(Object state comparisons)
☆ ☆ ☆ ☆ ☆ ☆ ☆

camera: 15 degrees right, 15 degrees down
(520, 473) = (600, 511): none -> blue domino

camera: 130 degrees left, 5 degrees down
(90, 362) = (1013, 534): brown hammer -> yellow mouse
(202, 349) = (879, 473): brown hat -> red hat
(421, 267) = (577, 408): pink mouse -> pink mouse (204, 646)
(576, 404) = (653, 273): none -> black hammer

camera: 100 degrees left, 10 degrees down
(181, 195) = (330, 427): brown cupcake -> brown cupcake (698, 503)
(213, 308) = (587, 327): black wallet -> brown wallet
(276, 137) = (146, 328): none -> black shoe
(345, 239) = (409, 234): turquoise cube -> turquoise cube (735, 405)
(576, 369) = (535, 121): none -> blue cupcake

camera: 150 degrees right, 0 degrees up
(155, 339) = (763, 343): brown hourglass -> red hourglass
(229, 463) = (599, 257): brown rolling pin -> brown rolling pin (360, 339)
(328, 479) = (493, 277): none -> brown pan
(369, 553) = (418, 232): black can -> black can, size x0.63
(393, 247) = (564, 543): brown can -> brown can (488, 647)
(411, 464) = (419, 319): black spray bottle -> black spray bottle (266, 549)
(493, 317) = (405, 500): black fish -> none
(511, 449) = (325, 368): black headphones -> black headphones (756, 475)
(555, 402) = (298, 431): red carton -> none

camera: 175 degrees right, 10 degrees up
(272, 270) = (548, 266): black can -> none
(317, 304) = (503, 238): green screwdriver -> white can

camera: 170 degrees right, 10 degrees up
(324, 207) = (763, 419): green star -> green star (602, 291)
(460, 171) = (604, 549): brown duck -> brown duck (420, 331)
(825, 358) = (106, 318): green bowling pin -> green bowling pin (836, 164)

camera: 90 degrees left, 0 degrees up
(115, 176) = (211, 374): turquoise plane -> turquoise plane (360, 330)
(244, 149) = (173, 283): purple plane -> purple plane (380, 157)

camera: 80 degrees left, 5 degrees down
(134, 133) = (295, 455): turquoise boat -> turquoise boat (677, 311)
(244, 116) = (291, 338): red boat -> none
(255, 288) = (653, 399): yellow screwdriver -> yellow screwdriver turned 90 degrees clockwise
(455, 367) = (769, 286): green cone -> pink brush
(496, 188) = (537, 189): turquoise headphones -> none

☆ ☆ ☆ ☆ ☆ ☆ ☆

-- WORK TASK --
Go through the data above and repeat all of it exactly.

-- EXERCISE ANSWER --
camera: 15 degrees right, 15 degrees down
(520, 473) = (600, 511): none -> blue domino

camera: 130 degrees left, 5 degrees down
(90, 362) = (1013, 534): brown hammer -> yellow mouse
(202, 349) = (879, 473): brown hat -> red hat
(421, 267) = (577, 408): pink mouse -> pink mouse (204, 646)
(576, 404) = (653, 273): none -> black hammer

camera: 100 degrees left, 10 degrees down
(181, 195) = (330, 427): brown cupcake -> brown cupcake (698, 503)
(213, 308) = (587, 327): black wallet -> brown wallet
(276, 137) = (146, 328): none -> black shoe
(345, 239) = (409, 234): turquoise cube -> turquoise cube (735, 405)
(576, 369) = (535, 121): none -> blue cupcake

camera: 150 degrees right, 0 degrees up
(155, 339) = (763, 343): brown hourglass -> red hourglass
(229, 463) = (599, 257): brown rolling pin -> brown rolling pin (360, 339)
(328, 479) = (493, 277): none -> brown pan
(369, 553) = (418, 232): black can -> black can, size x0.63
(393, 247) = (564, 543): brown can -> brown can (488, 647)
(411, 464) = (419, 319): black spray bottle -> black spray bottle (266, 549)
(493, 317) = (405, 500): black fish -> none
(511, 449) = (325, 368): black headphones -> black headphones (756, 475)
(555, 402) = (298, 431): red carton -> none

camera: 175 degrees right, 10 degrees up
(272, 270) = (548, 266): black can -> none
(317, 304) = (503, 238): green screwdriver -> white can

camera: 170 degrees right, 10 degrees up
(324, 207) = (763, 419): green star -> green star (602, 291)
(460, 171) = (604, 549): brown duck -> brown duck (420, 331)
(825, 358) = (106, 318): green bowling pin -> green bowling pin (836, 164)

camera: 90 degrees left, 0 degrees up
(115, 176) = (211, 374): turquoise plane -> turquoise plane (360, 330)
(244, 149) = (173, 283): purple plane -> purple plane (380, 157)

camera: 80 degrees left, 5 degrees down
(134, 133) = (295, 455): turquoise boat -> turquoise boat (677, 311)
(244, 116) = (291, 338): red boat -> none
(255, 288) = (653, 399): yellow screwdriver -> yellow screwdriver turned 90 degrees clockwise
(455, 367) = (769, 286): green cone -> pink brush
(496, 188) = (537, 189): turquoise headphones -> none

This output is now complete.